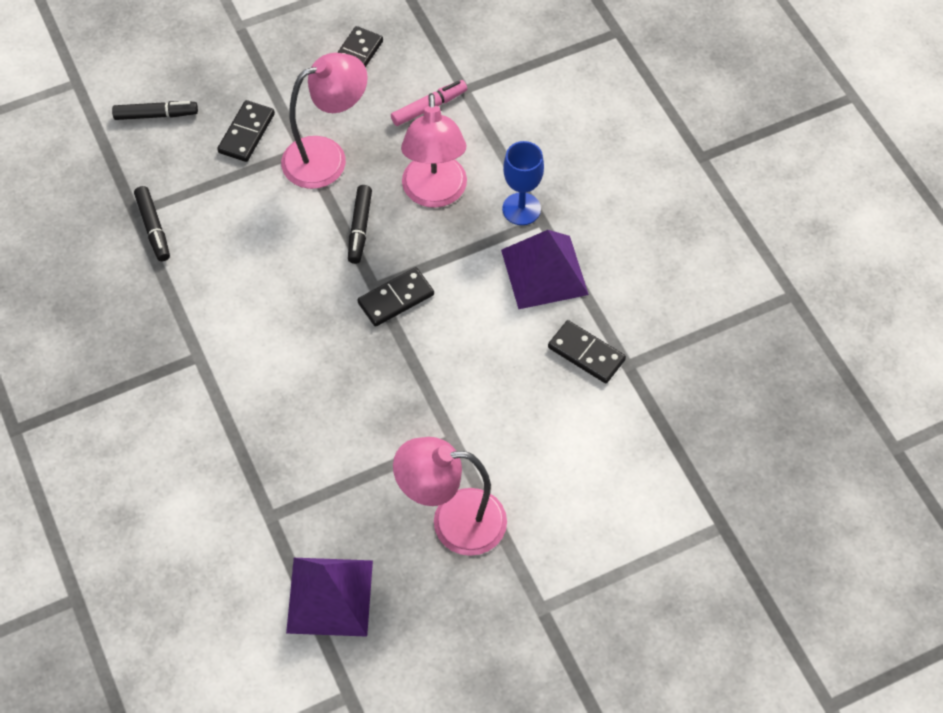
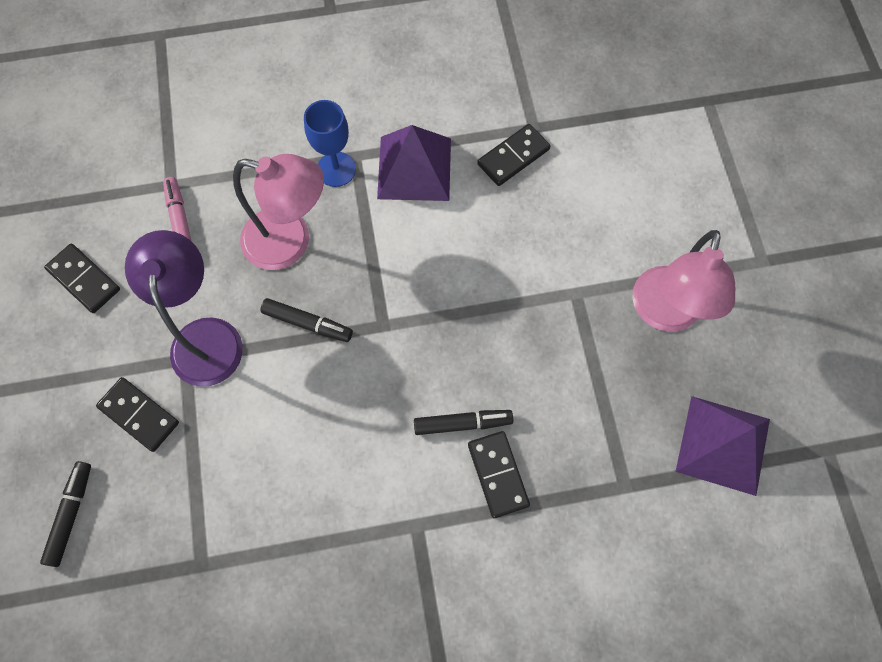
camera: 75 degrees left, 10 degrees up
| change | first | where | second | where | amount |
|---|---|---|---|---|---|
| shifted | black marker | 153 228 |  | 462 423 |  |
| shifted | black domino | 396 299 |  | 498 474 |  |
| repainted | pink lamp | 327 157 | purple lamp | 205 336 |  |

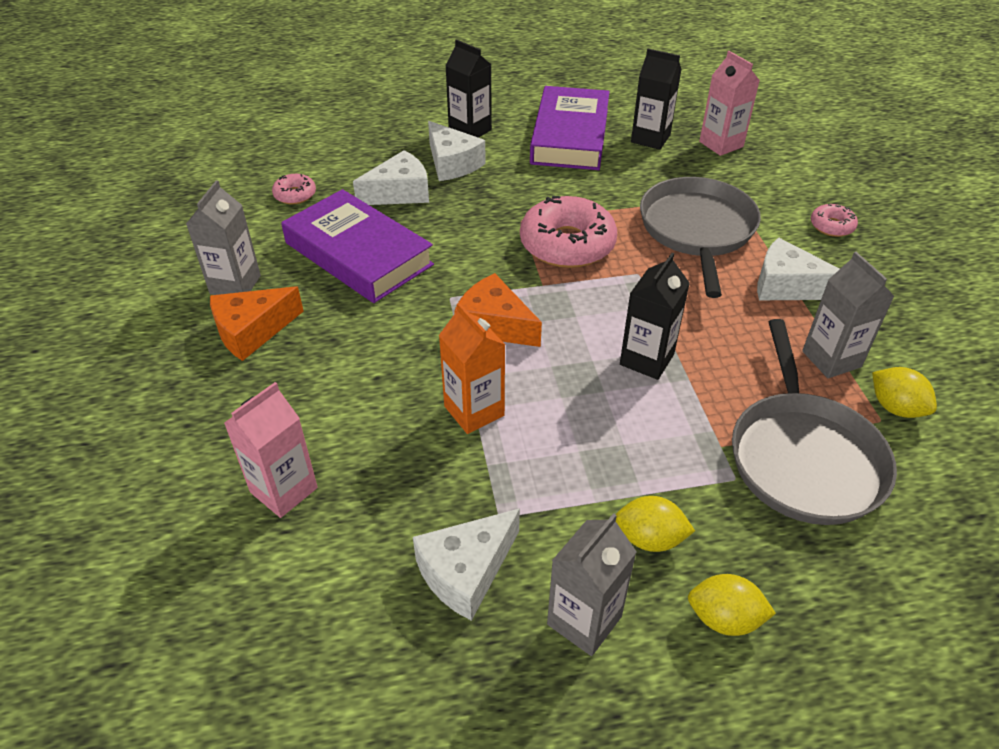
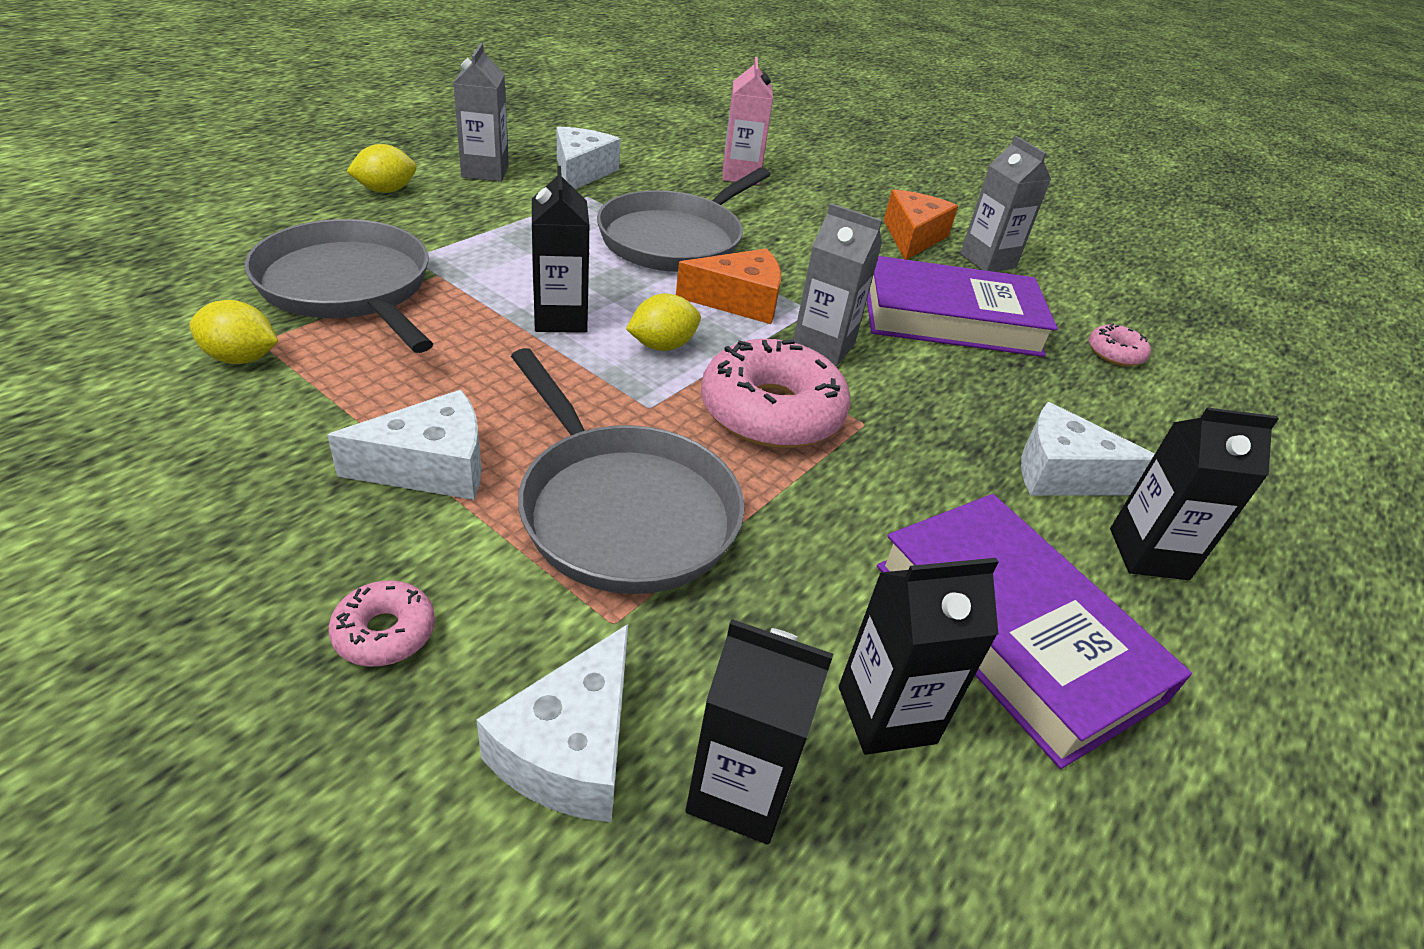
camera: 135 degrees right, 5 degrees down
| change | first | where | second | where | amount |
|---|---|---|---|---|---|
| shifted | white cheese | 399 193 |  | 571 748 |  |
| shifted | yellow lemon | 649 538 |  | 662 346 |  |
| shifted | grey carton | 831 359 |  | 823 346 |  |
| swapped | orange carton | 474 411 | grey pan | 675 240 |  |
| repainted | pink carton | 721 144 | black carton | 739 790 |  |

----

**Activity**.
Reproduce the listing above exactly, excluding all pictures.

**Written solution**.
camera: 75 degrees left, 10 degrees up
| change | first | where | second | where | amount |
|---|---|---|---|---|---|
| shifted | black marker | 153 228 |  | 462 423 |  |
| shifted | black domino | 396 299 |  | 498 474 |  |
| repainted | pink lamp | 327 157 | purple lamp | 205 336 |  |

camera: 135 degrees right, 5 degrees down
| change | first | where | second | where | amount |
|---|---|---|---|---|---|
| shifted | white cheese | 399 193 |  | 571 748 |  |
| shifted | yellow lemon | 649 538 |  | 662 346 |  |
| shifted | grey carton | 831 359 |  | 823 346 |  |
| swapped | orange carton | 474 411 | grey pan | 675 240 |  |
| repainted | pink carton | 721 144 | black carton | 739 790 |  |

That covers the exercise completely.